**Requirement**
Leaving out the pictures, please retype each record exactly.

Object change descriptions:
=== Begin Enclosure ===

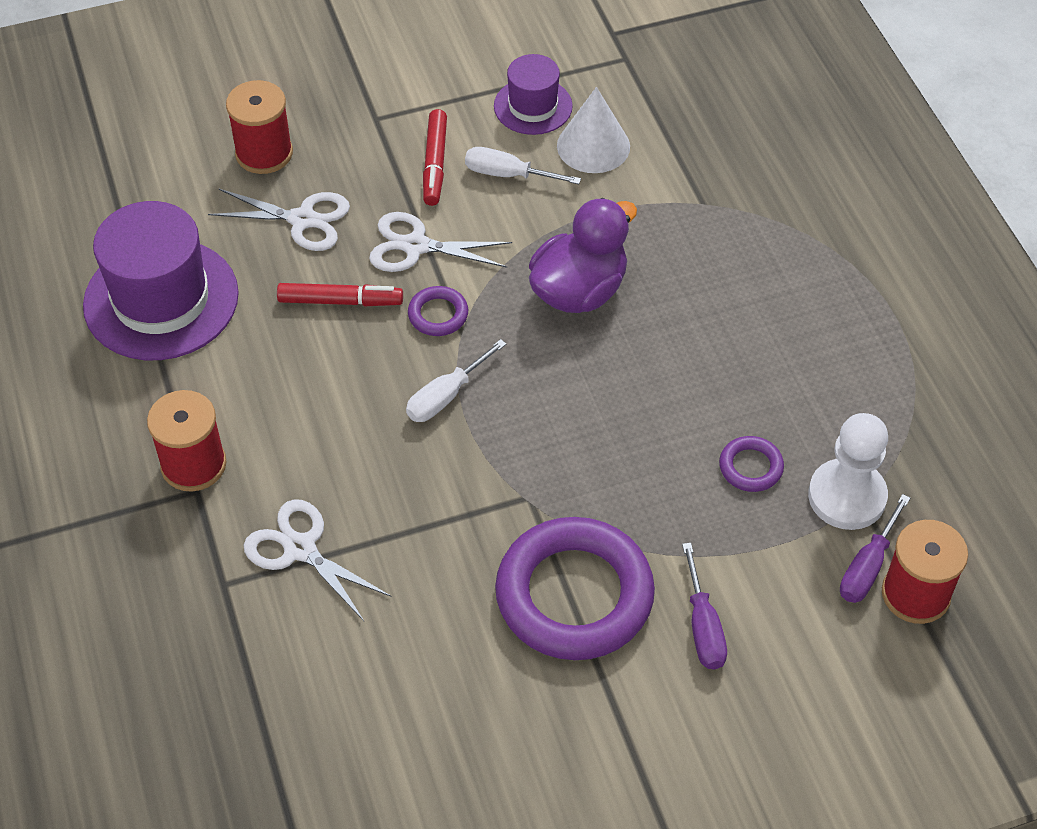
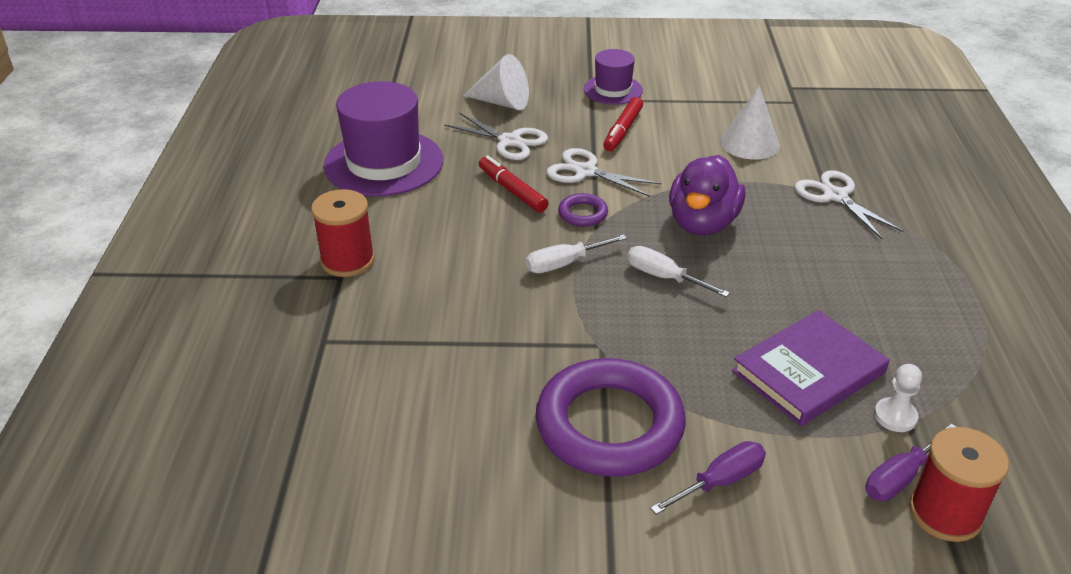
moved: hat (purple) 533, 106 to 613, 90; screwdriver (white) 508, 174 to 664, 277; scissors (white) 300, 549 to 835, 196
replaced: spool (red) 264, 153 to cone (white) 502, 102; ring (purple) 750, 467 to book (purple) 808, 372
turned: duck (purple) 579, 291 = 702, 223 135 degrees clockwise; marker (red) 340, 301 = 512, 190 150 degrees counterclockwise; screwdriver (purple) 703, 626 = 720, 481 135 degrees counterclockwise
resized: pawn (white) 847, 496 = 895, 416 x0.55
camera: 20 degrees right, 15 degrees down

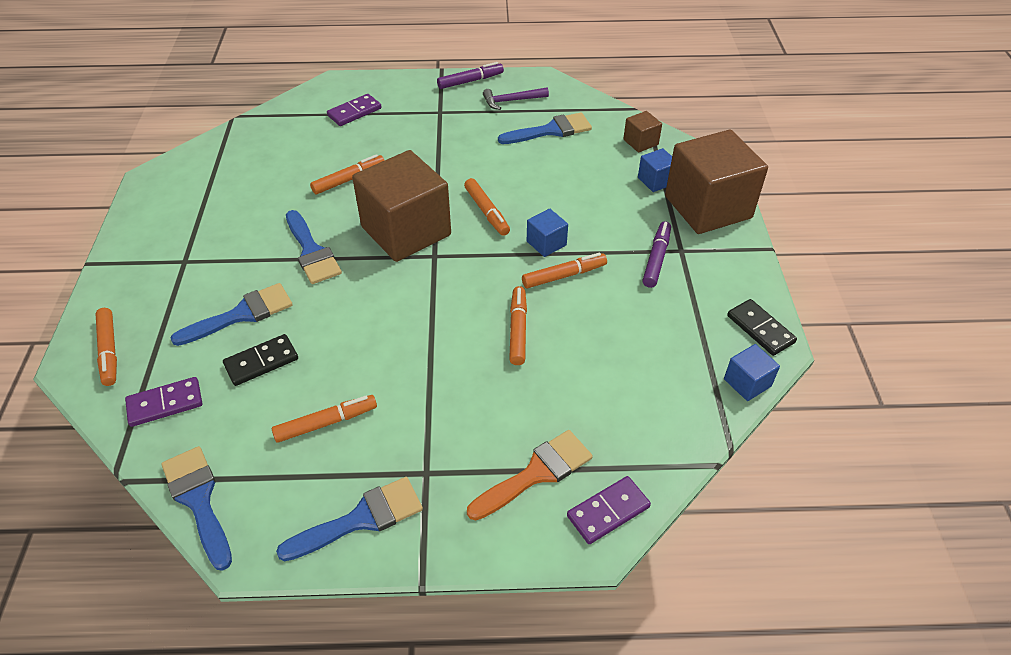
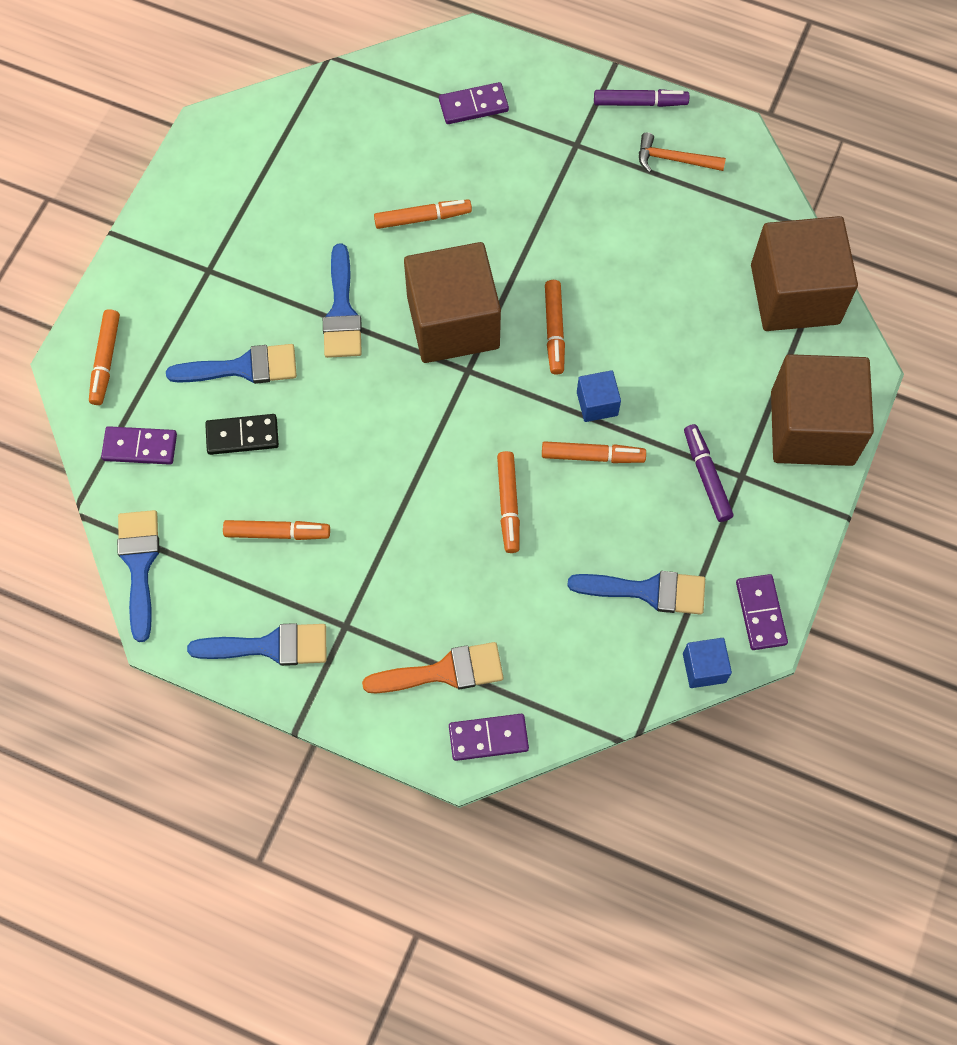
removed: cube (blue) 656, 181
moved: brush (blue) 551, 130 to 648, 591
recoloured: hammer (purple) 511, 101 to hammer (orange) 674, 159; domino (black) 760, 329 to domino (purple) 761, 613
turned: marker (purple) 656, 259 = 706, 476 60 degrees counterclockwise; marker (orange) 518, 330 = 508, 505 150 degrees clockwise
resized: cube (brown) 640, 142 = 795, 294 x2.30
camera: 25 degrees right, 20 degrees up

=== End Enclosure ===

**Written answer**
moved: hat (purple) 533, 106 to 613, 90; screwdriver (white) 508, 174 to 664, 277; scissors (white) 300, 549 to 835, 196
replaced: spool (red) 264, 153 to cone (white) 502, 102; ring (purple) 750, 467 to book (purple) 808, 372
turned: duck (purple) 579, 291 = 702, 223 135 degrees clockwise; marker (red) 340, 301 = 512, 190 150 degrees counterclockwise; screwdriver (purple) 703, 626 = 720, 481 135 degrees counterclockwise
resized: pawn (white) 847, 496 = 895, 416 x0.55
camera: 20 degrees right, 15 degrees down

removed: cube (blue) 656, 181
moved: brush (blue) 551, 130 to 648, 591
recoloured: hammer (purple) 511, 101 to hammer (orange) 674, 159; domino (black) 760, 329 to domino (purple) 761, 613
turned: marker (purple) 656, 259 = 706, 476 60 degrees counterclockwise; marker (orange) 518, 330 = 508, 505 150 degrees clockwise
resized: cube (brown) 640, 142 = 795, 294 x2.30
camera: 25 degrees right, 20 degrees up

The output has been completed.